# Aim of the exercise
In the records below, the part to copy starts at the line containing "(227, 426) = (408, 348): black" and goes to the last line; output it exactly, without pictures.

# Exercise input
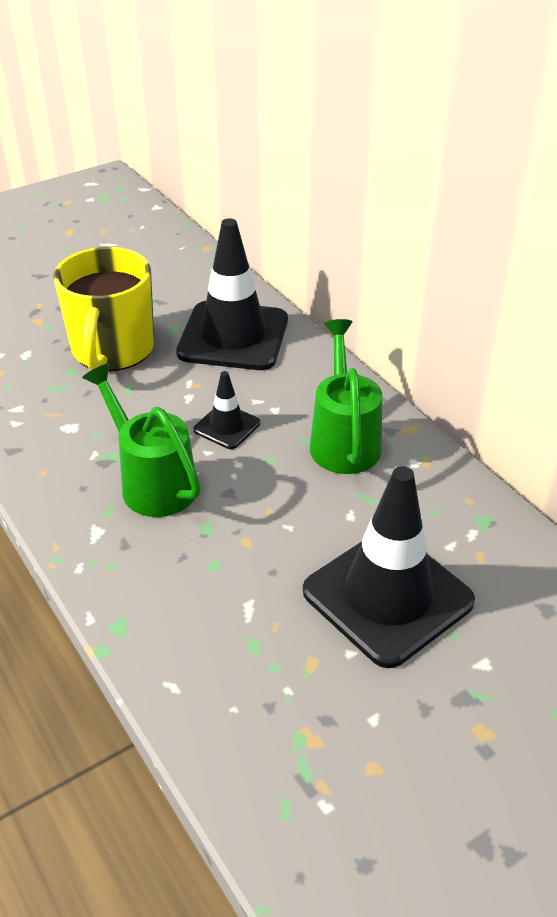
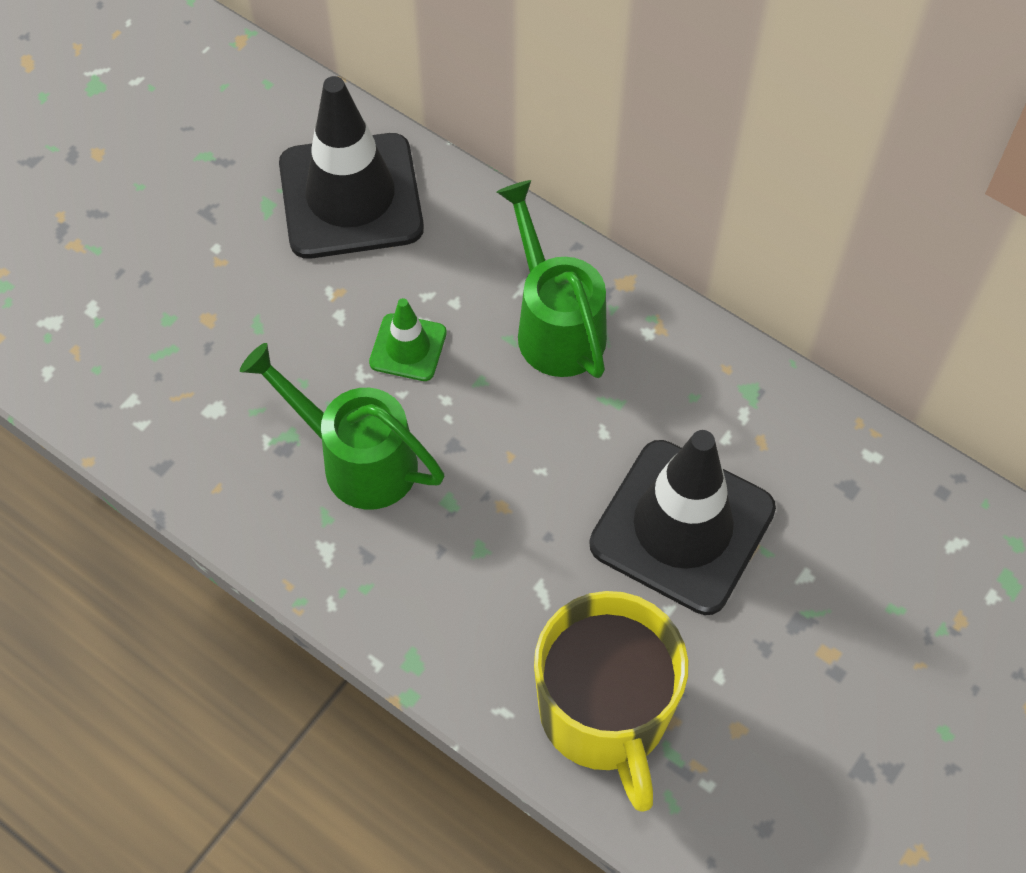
camera: 20 degrees left, 20 degrees up
(112, 350) = (204, 267): yellow mug -> yellow mug (605, 713)
(227, 426) = (408, 348): black traffic cone -> green traffic cone

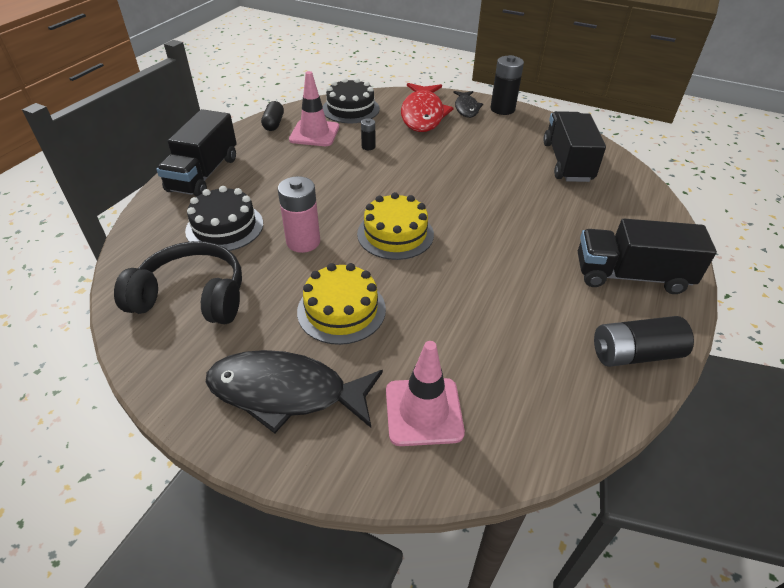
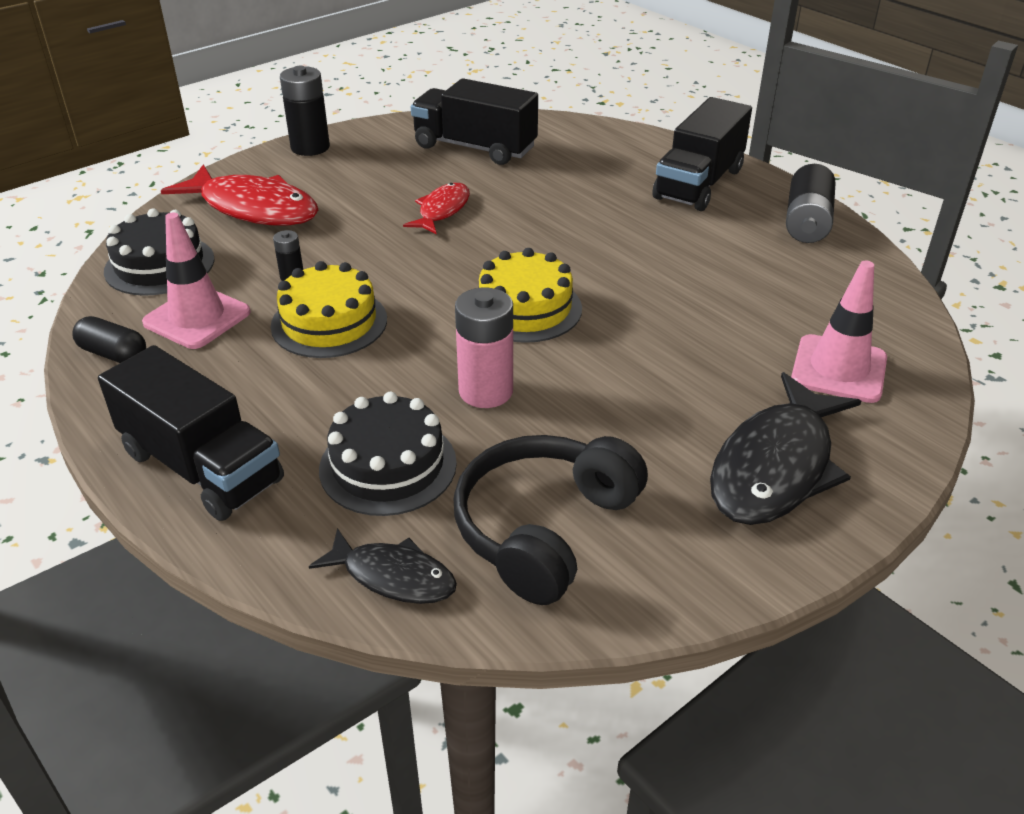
camera: 65 degrees left, 5 degrees down
(341, 310) = (650, 389): yellow cake -> yellow cake (329, 322)
(466, 108) = (277, 171): black fish -> black fish (393, 576)
(478, 172) = (442, 210): none -> red fish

# Written answer
(227, 426) = (408, 348): black traffic cone -> green traffic cone

camera: 65 degrees left, 5 degrees down
(341, 310) = (650, 389): yellow cake -> yellow cake (329, 322)
(466, 108) = (277, 171): black fish -> black fish (393, 576)
(478, 172) = (442, 210): none -> red fish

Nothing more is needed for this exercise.